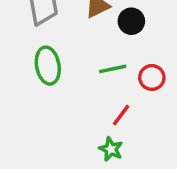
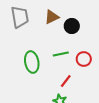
green ellipse: (48, 66) -> (32, 62), moved

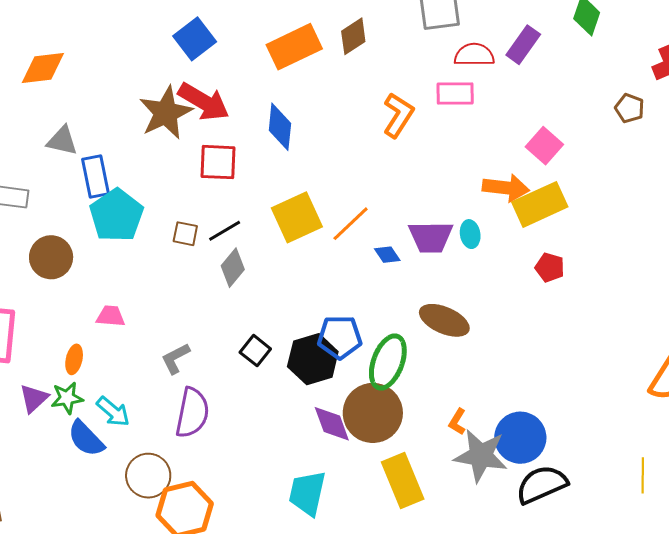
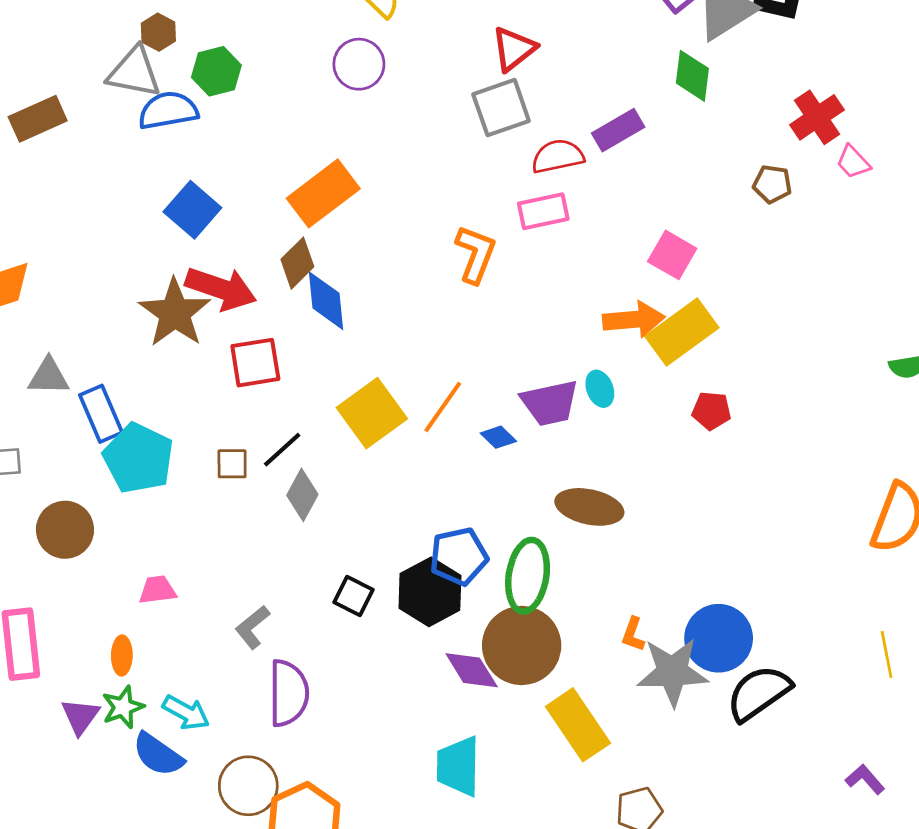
brown diamond: (353, 36) -> (297, 263), moved
purple rectangle: (523, 45) -> (618, 130), turned 36

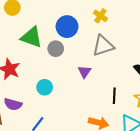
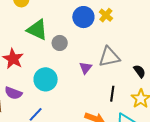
blue circle: (67, 27) -> (83, 17), moved
gray triangle: (103, 46) -> (109, 57), moved
cyan circle: (45, 87) -> (46, 79), size x1.5

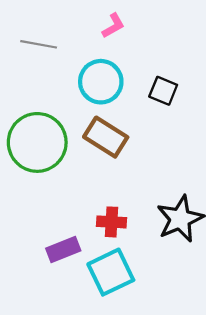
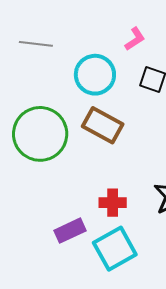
pink L-shape: (113, 26) -> (135, 39), moved

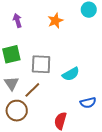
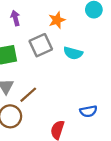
gray square: (41, 64) -> (41, 45), moved, turned -30
cyan semicircle: (71, 74) -> (73, 53), moved, turned 42

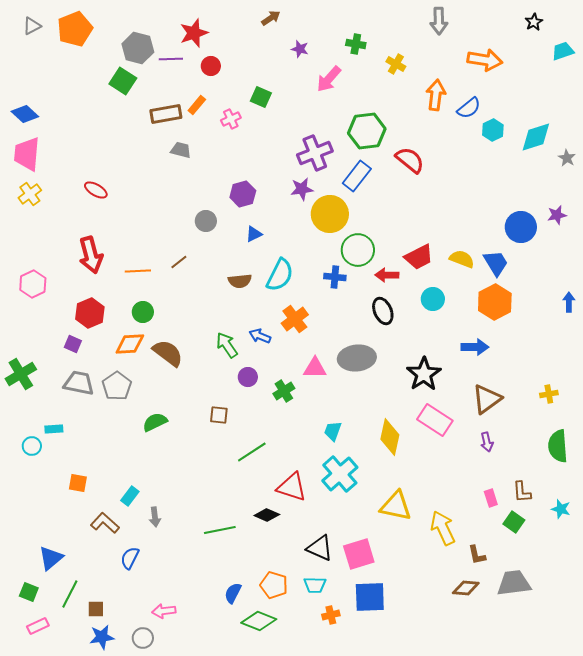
────────────────────────────────────────
Task prompt: All lines from the one holding "gray square: (41, 64)" through the last line of the material above should be set down exactly, and the pictures should be left out.

Exercise answer:
gray square: (41, 64) -> (41, 45), moved, turned -30
cyan semicircle: (71, 74) -> (73, 53), moved, turned 42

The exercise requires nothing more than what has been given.